__WORK REQUIRED__
Your answer must be an exact copy of the data below, minus any pictures.

Data extracted from a collection:
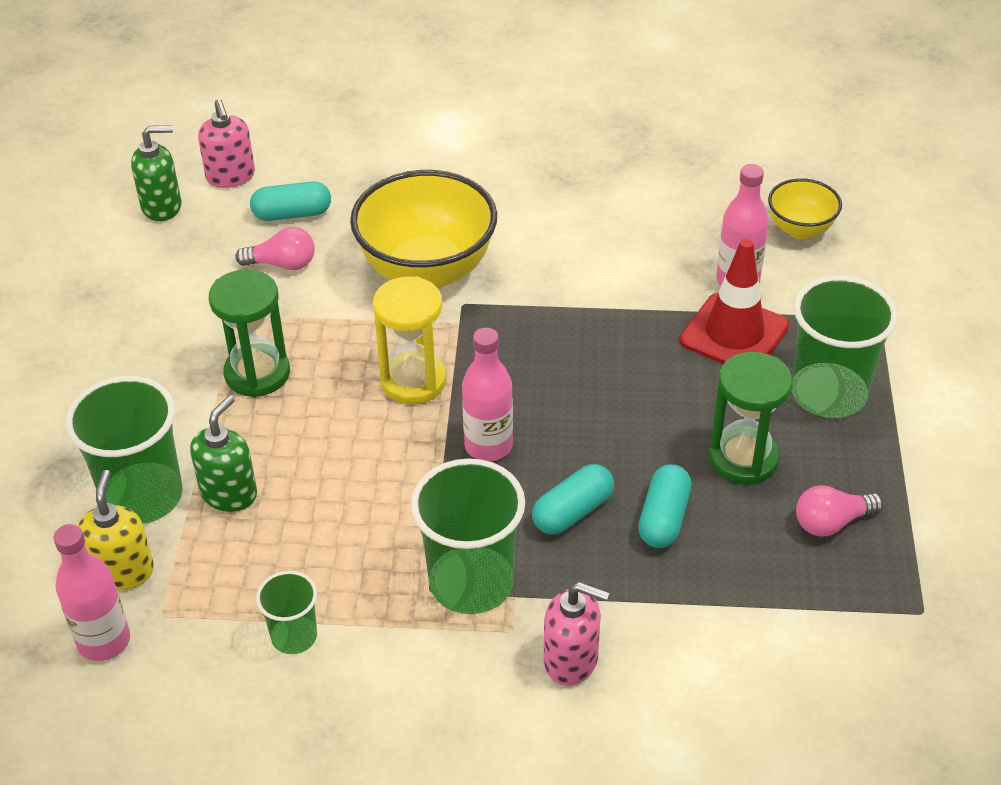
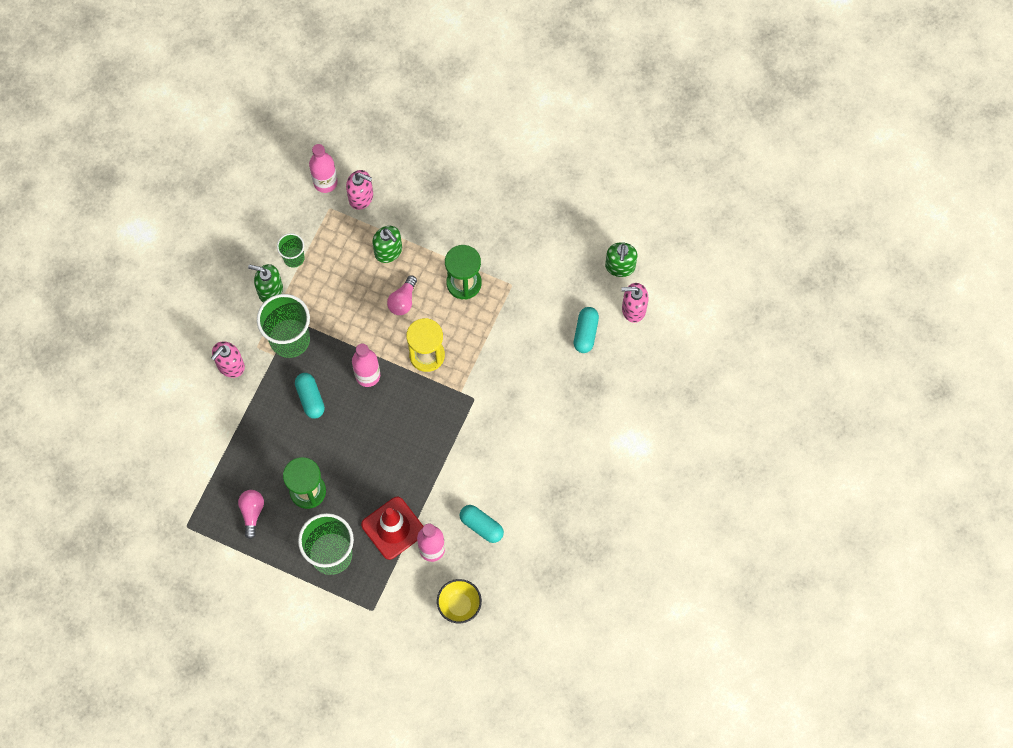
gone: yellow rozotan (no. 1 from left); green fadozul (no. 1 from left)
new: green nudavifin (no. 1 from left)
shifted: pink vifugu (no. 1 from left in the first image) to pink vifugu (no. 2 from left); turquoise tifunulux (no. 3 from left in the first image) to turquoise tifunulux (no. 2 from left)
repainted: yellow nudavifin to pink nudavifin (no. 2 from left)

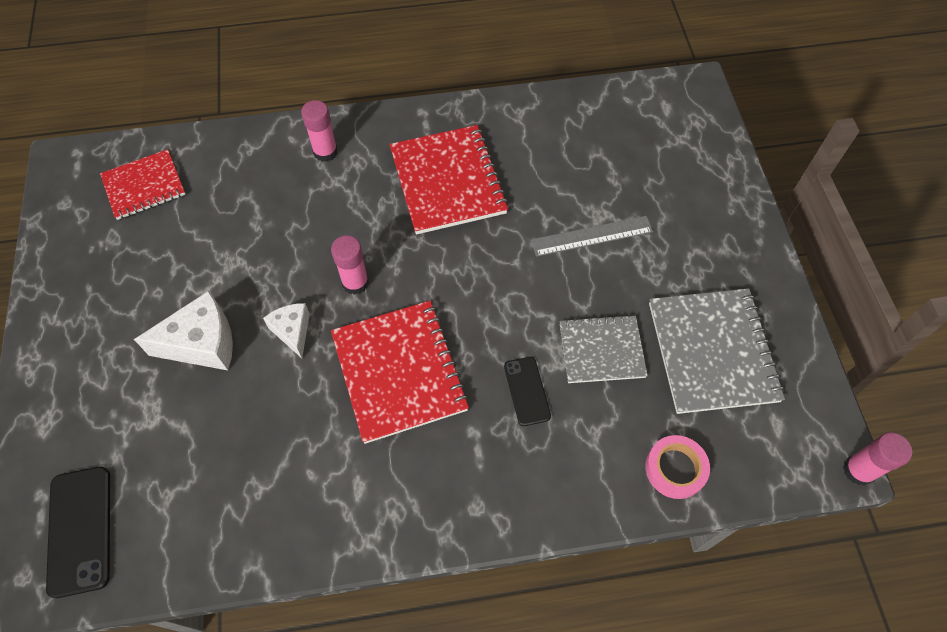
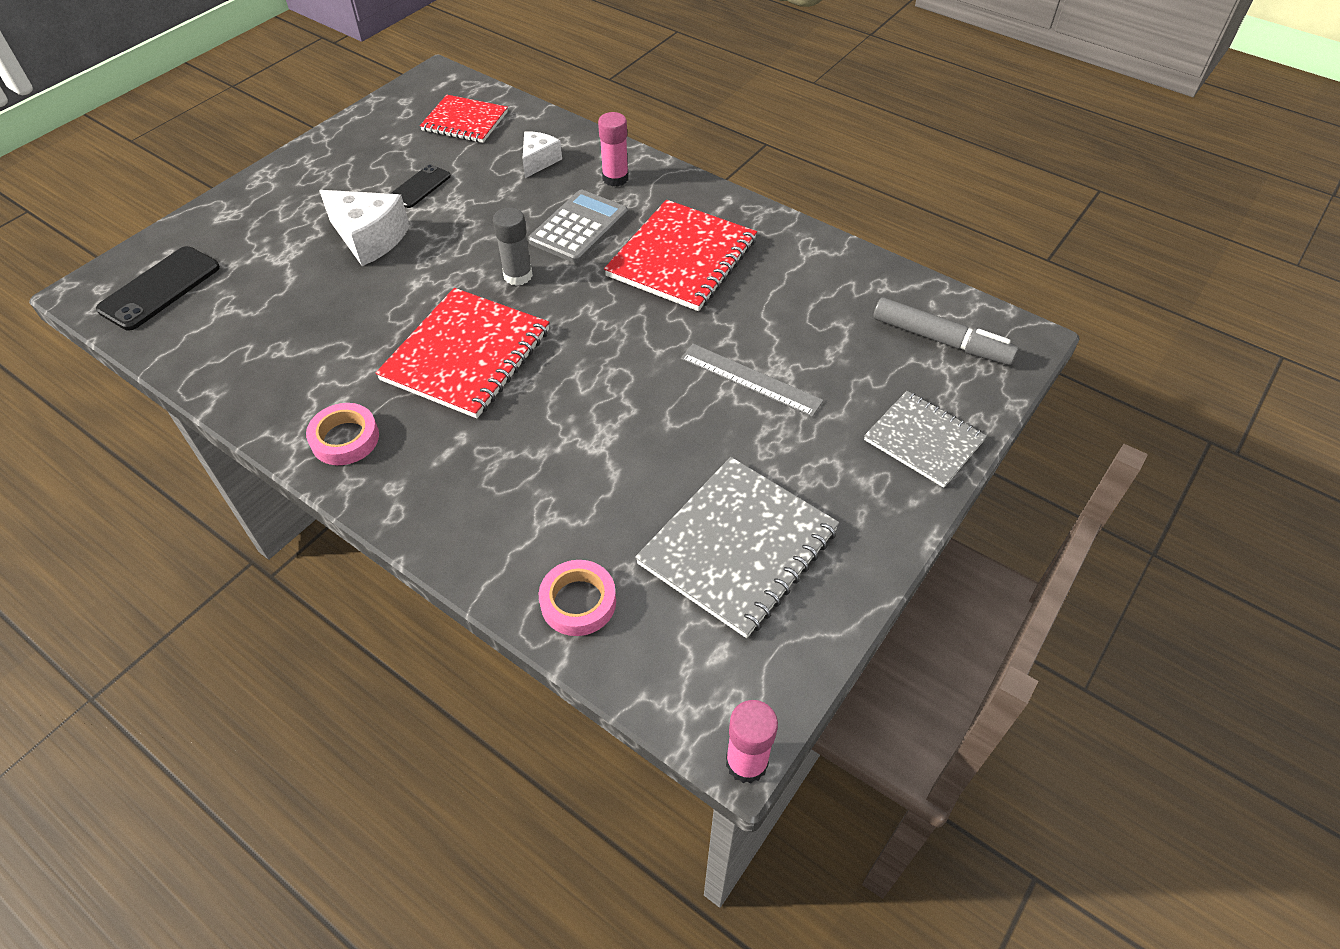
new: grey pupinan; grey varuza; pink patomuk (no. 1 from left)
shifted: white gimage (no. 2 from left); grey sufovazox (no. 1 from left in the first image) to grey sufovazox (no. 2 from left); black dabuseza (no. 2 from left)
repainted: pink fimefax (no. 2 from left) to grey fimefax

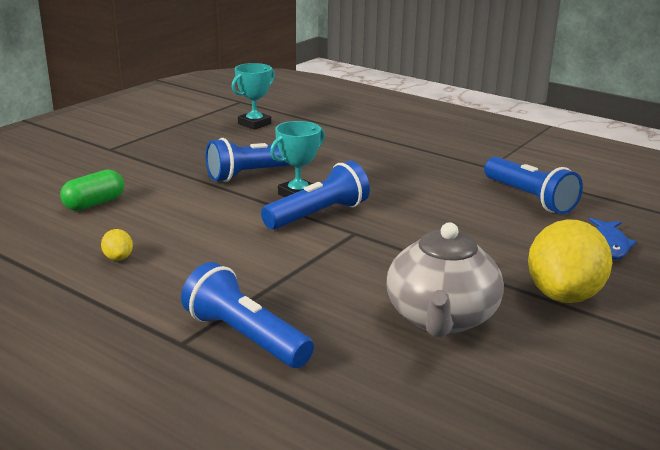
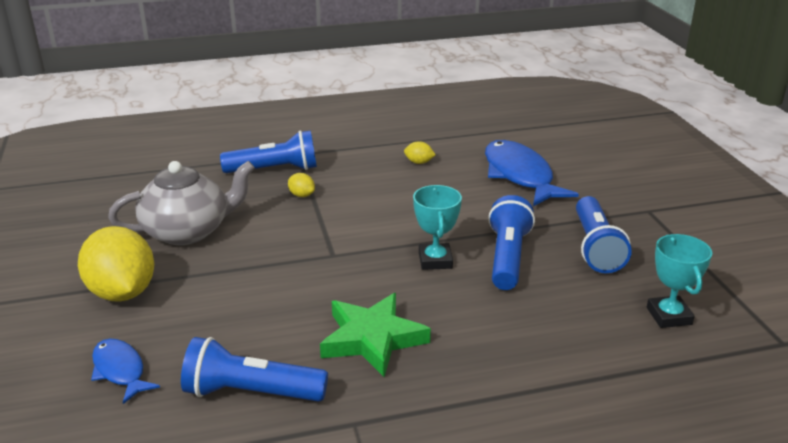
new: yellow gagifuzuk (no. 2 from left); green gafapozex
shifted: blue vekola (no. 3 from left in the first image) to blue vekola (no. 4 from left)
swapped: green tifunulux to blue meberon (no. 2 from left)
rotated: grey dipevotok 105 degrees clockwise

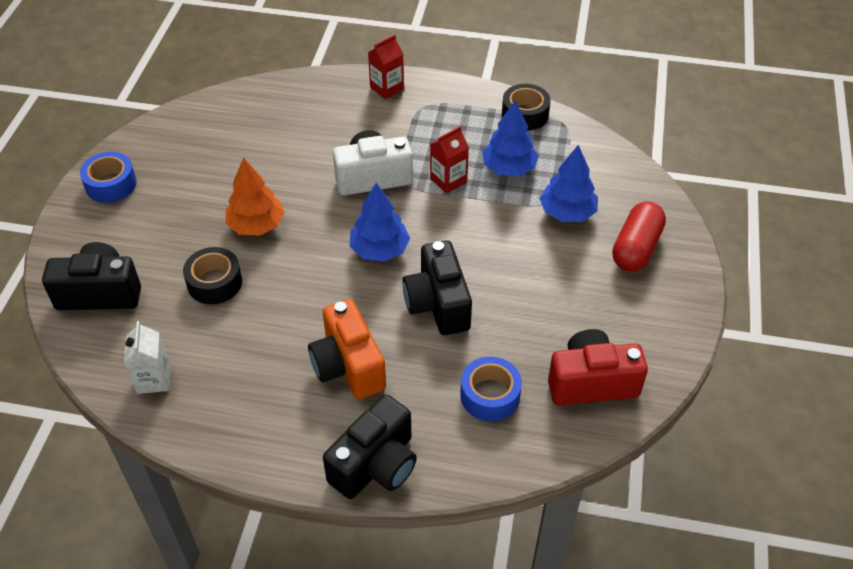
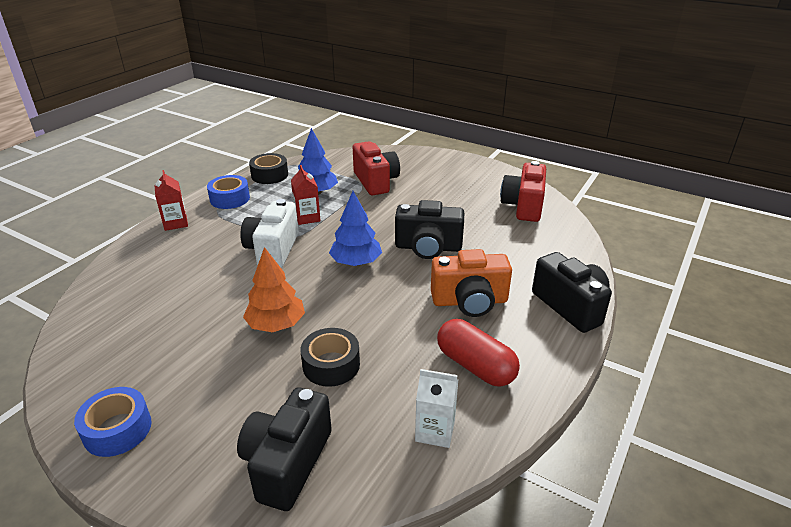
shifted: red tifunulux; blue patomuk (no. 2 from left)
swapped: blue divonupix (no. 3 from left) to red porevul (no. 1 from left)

__SOLUTION TO THIS EXERCISE__
gone: yellow rozotan (no. 1 from left); green fadozul (no. 1 from left)
new: green nudavifin (no. 1 from left)
shifted: pink vifugu (no. 1 from left in the first image) to pink vifugu (no. 2 from left); turquoise tifunulux (no. 3 from left in the first image) to turquoise tifunulux (no. 2 from left)
repainted: yellow nudavifin to pink nudavifin (no. 2 from left)

new: grey pupinan; grey varuza; pink patomuk (no. 1 from left)
shifted: white gimage (no. 2 from left); grey sufovazox (no. 1 from left in the first image) to grey sufovazox (no. 2 from left); black dabuseza (no. 2 from left)
repainted: pink fimefax (no. 2 from left) to grey fimefax

new: yellow gagifuzuk (no. 2 from left); green gafapozex
shifted: blue vekola (no. 3 from left in the first image) to blue vekola (no. 4 from left)
swapped: green tifunulux to blue meberon (no. 2 from left)
rotated: grey dipevotok 105 degrees clockwise

shifted: red tifunulux; blue patomuk (no. 2 from left)
swapped: blue divonupix (no. 3 from left) to red porevul (no. 1 from left)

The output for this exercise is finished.